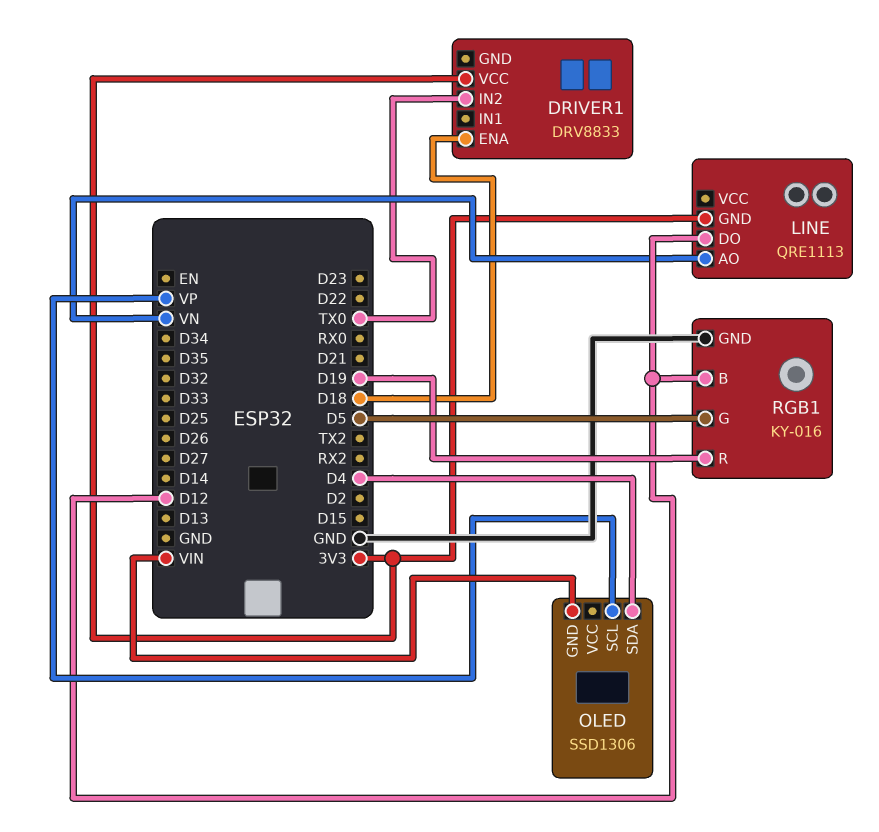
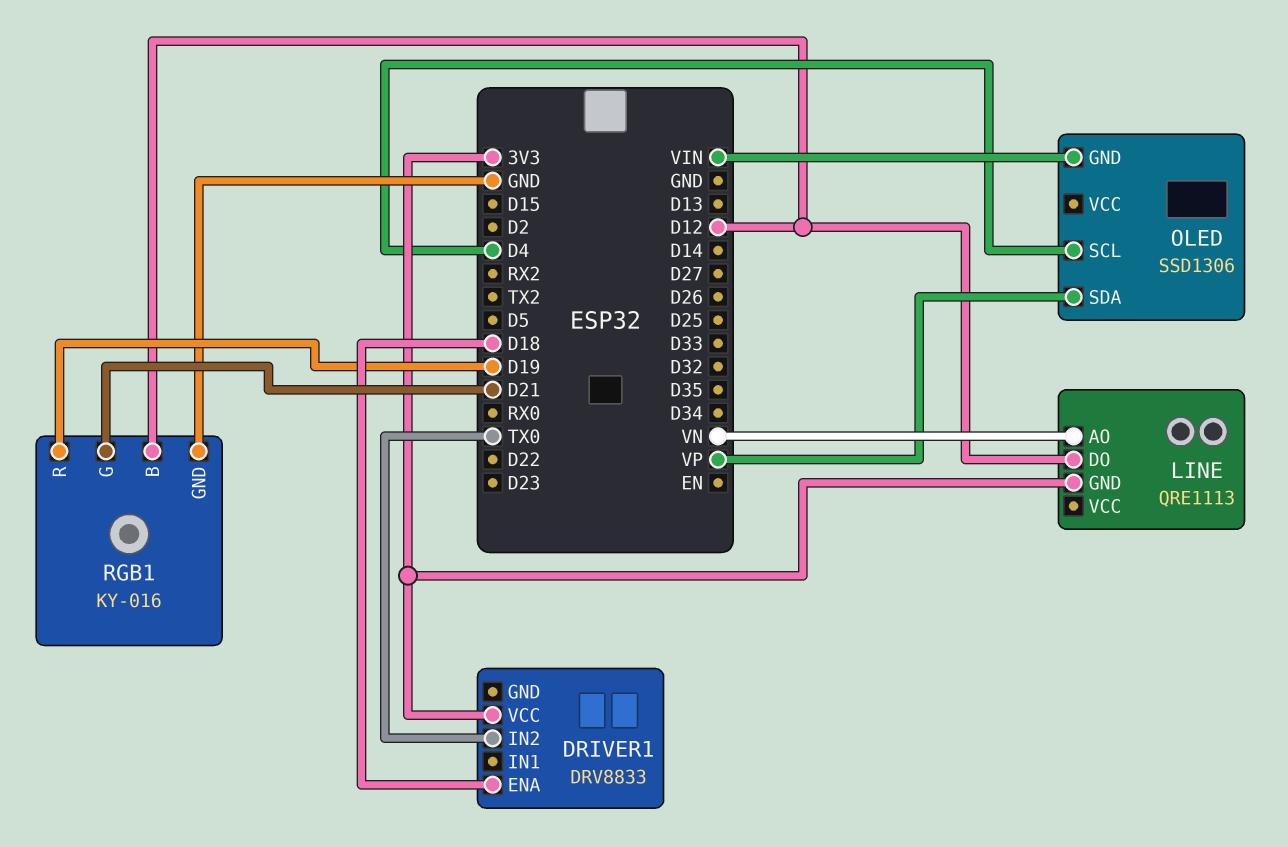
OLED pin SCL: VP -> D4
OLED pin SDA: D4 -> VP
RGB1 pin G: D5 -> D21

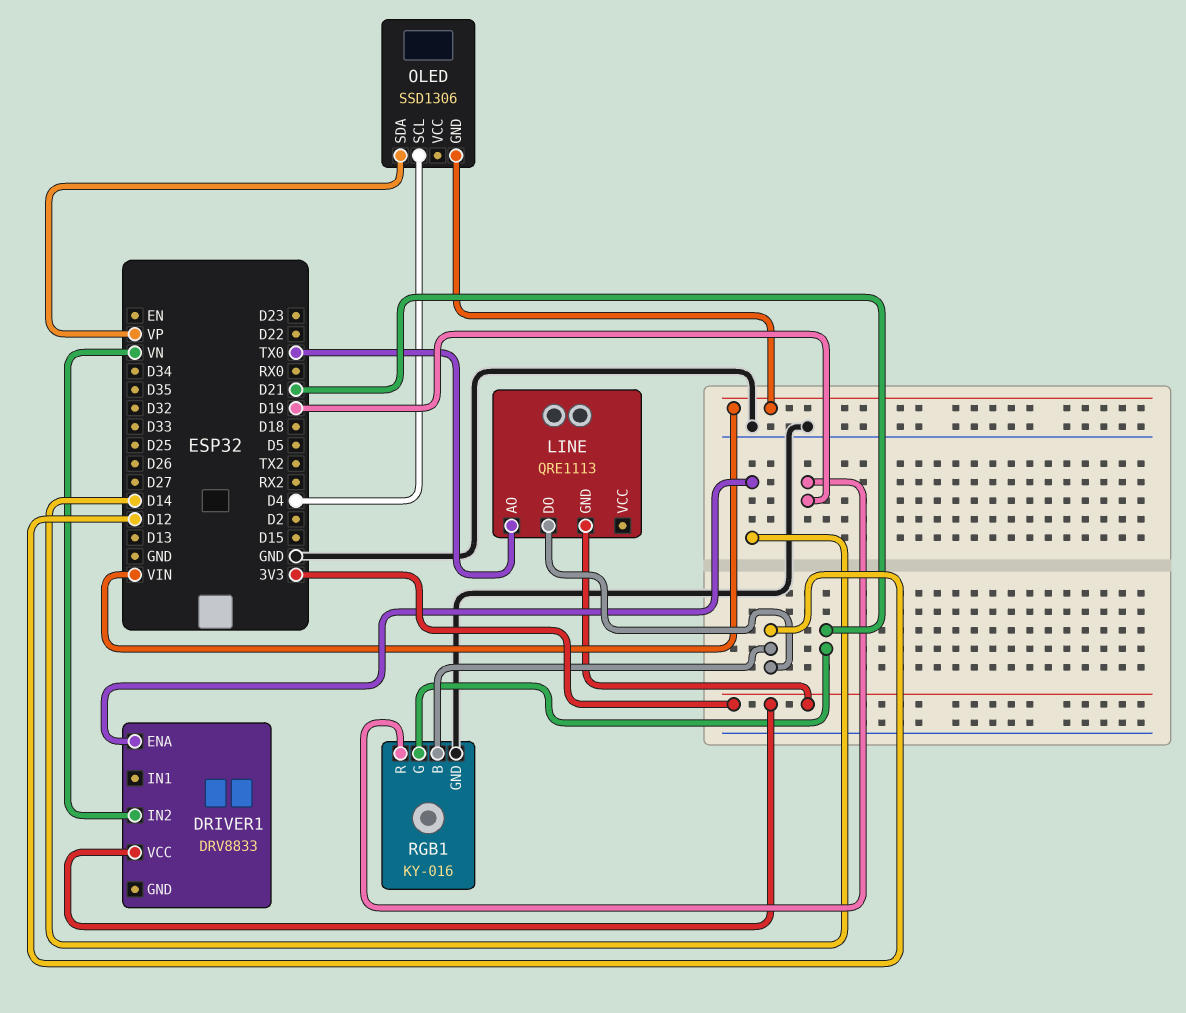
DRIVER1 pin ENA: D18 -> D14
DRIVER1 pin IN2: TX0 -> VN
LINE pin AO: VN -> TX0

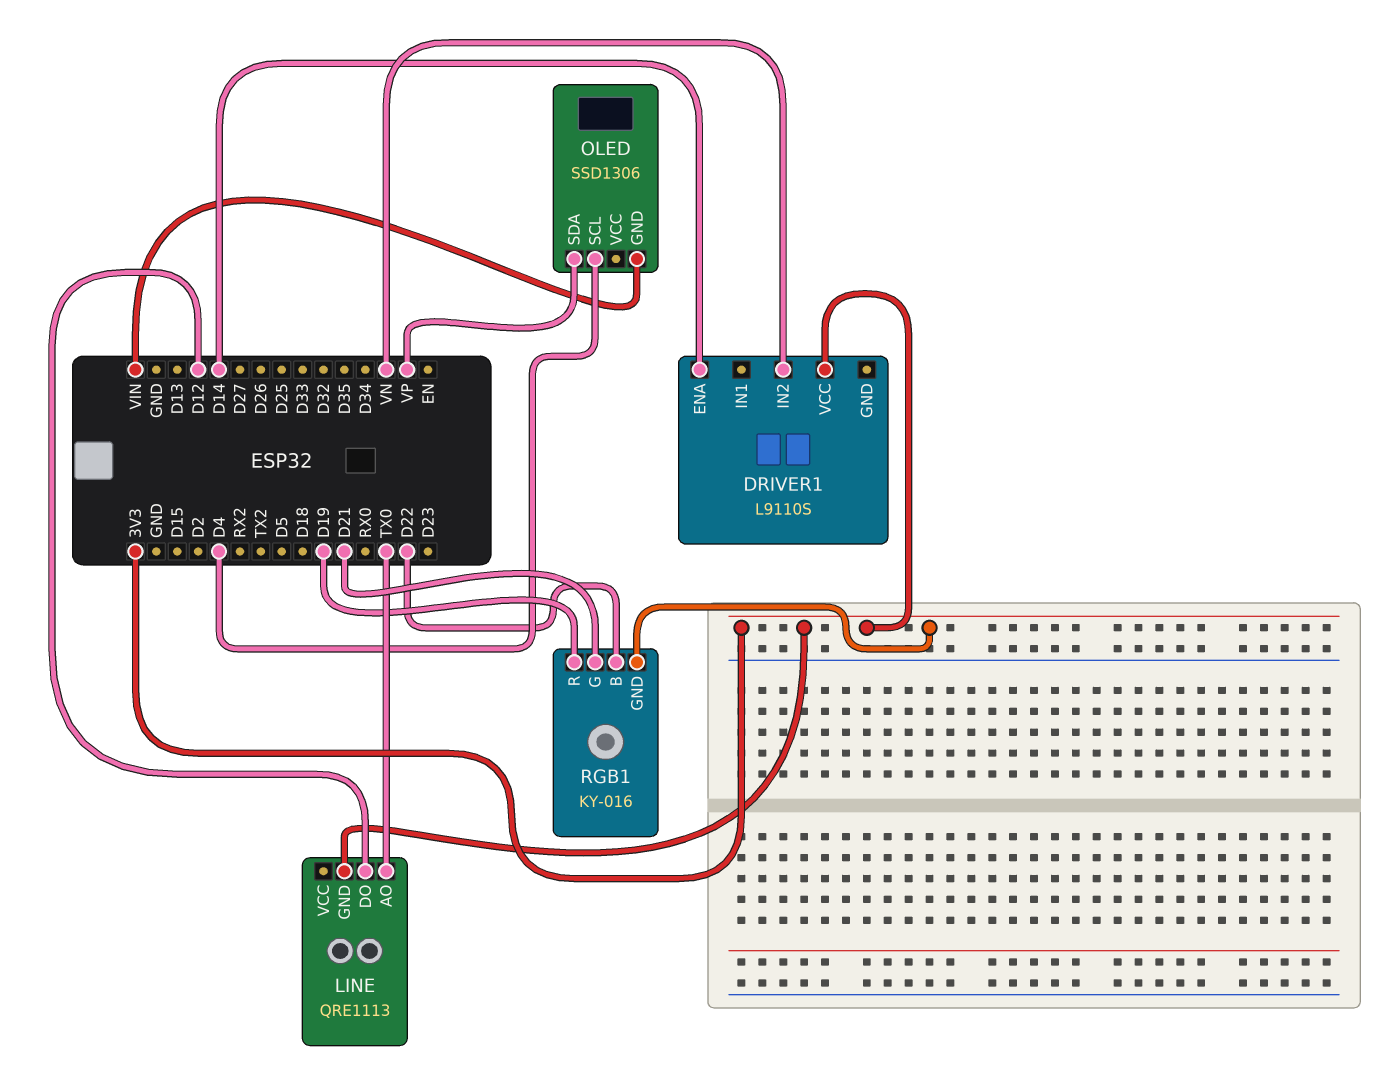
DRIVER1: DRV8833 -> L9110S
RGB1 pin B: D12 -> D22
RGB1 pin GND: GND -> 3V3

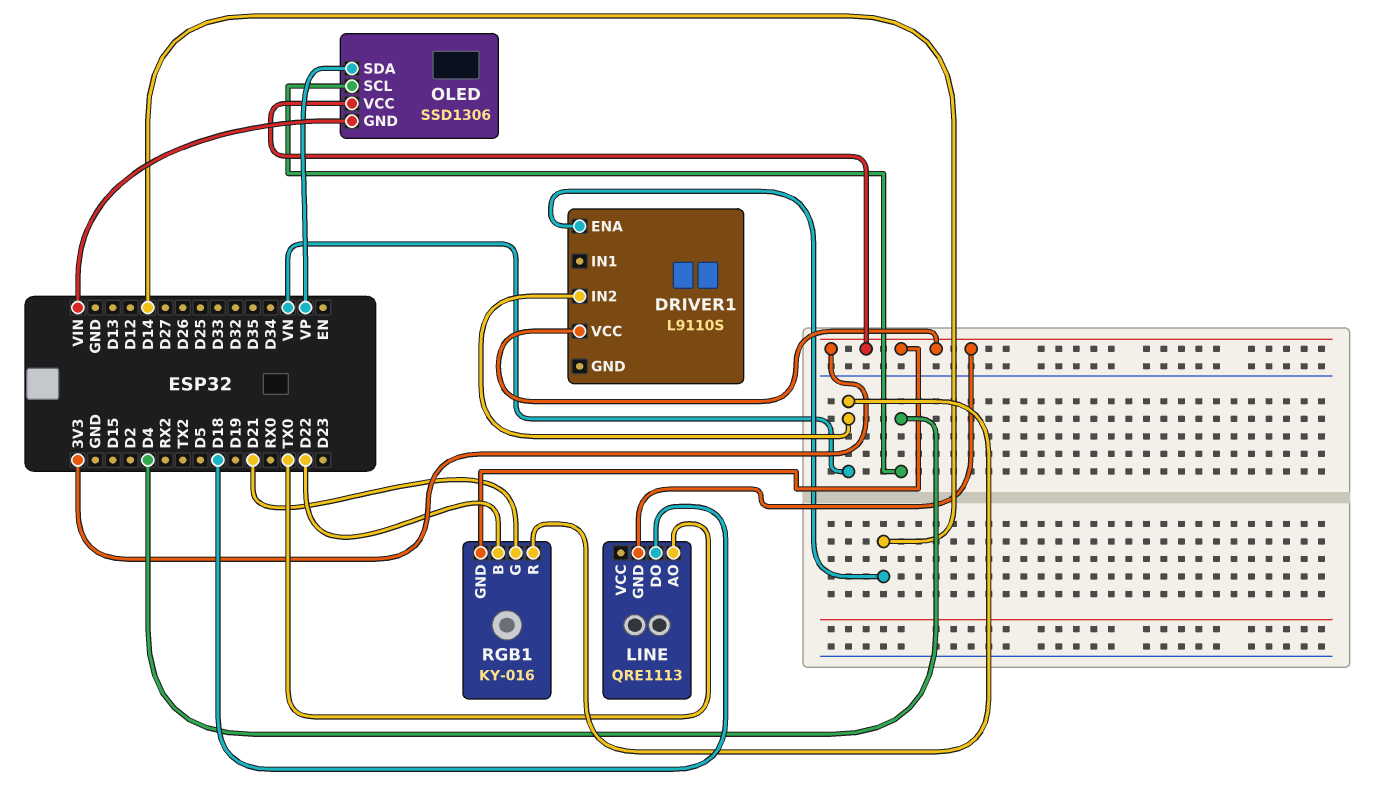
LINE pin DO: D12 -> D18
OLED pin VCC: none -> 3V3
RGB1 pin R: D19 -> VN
☆ ☆ ☆ ☆ ☆ ☆ ☆
TASK BRIEF. Take the line containing "DRIVER1 pin ENA: D18 -> D14" as the first and the last line of the records as the end. Print every line in that span exactly, leaving out pictures.

REPLY TO THE EXERCISE.
DRIVER1 pin ENA: D18 -> D14
DRIVER1 pin IN2: TX0 -> VN
LINE pin AO: VN -> TX0

DRIVER1: DRV8833 -> L9110S
RGB1 pin B: D12 -> D22
RGB1 pin GND: GND -> 3V3

LINE pin DO: D12 -> D18
OLED pin VCC: none -> 3V3
RGB1 pin R: D19 -> VN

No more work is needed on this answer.